Data provided
──────

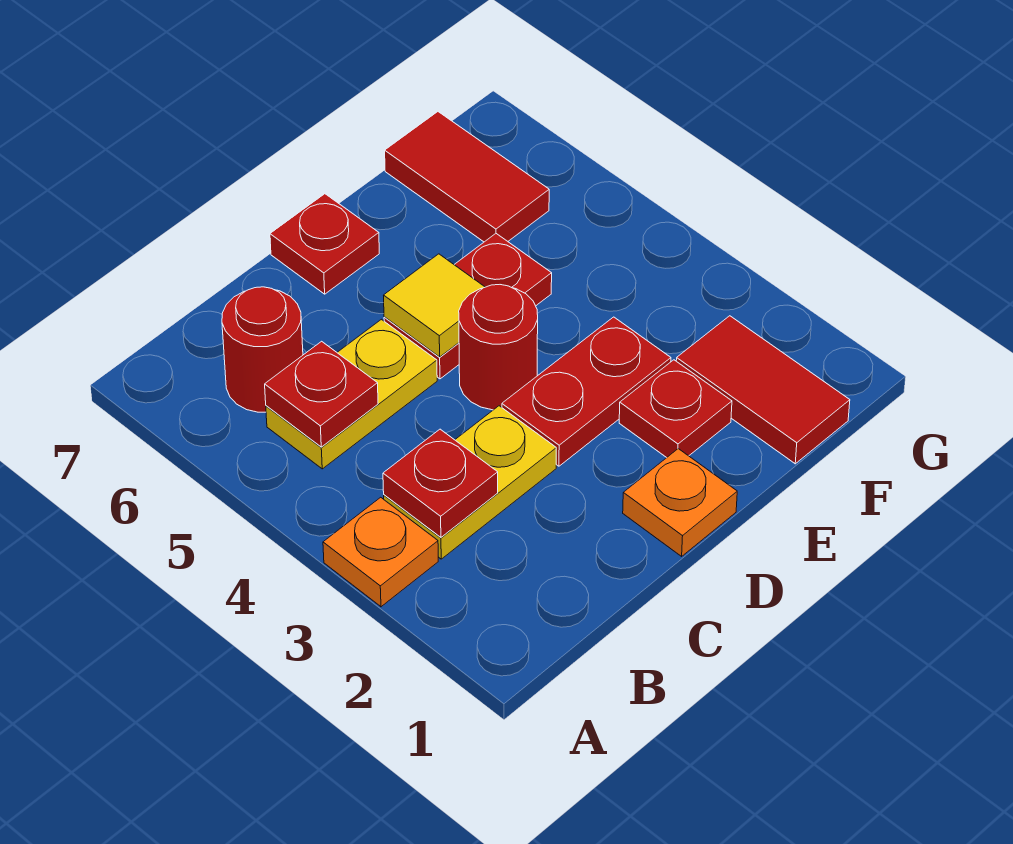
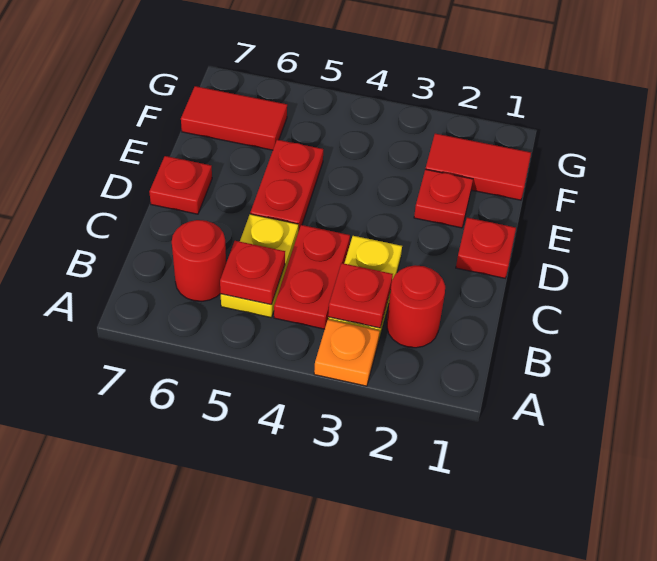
orange plate D1 level 1 -> red plate D1 level 1
red plate D3:E3 level 1 -> red plate B4:C4 level 1
red round brick D4 level 1 -> red round brick B2 level 1
yellow tile D5 level 2 -> none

──────

Please output all the data exactly as given, with the pictures omitted.

orange plate D1 level 1 -> red plate D1 level 1
red plate D3:E3 level 1 -> red plate B4:C4 level 1
red round brick D4 level 1 -> red round brick B2 level 1
yellow tile D5 level 2 -> none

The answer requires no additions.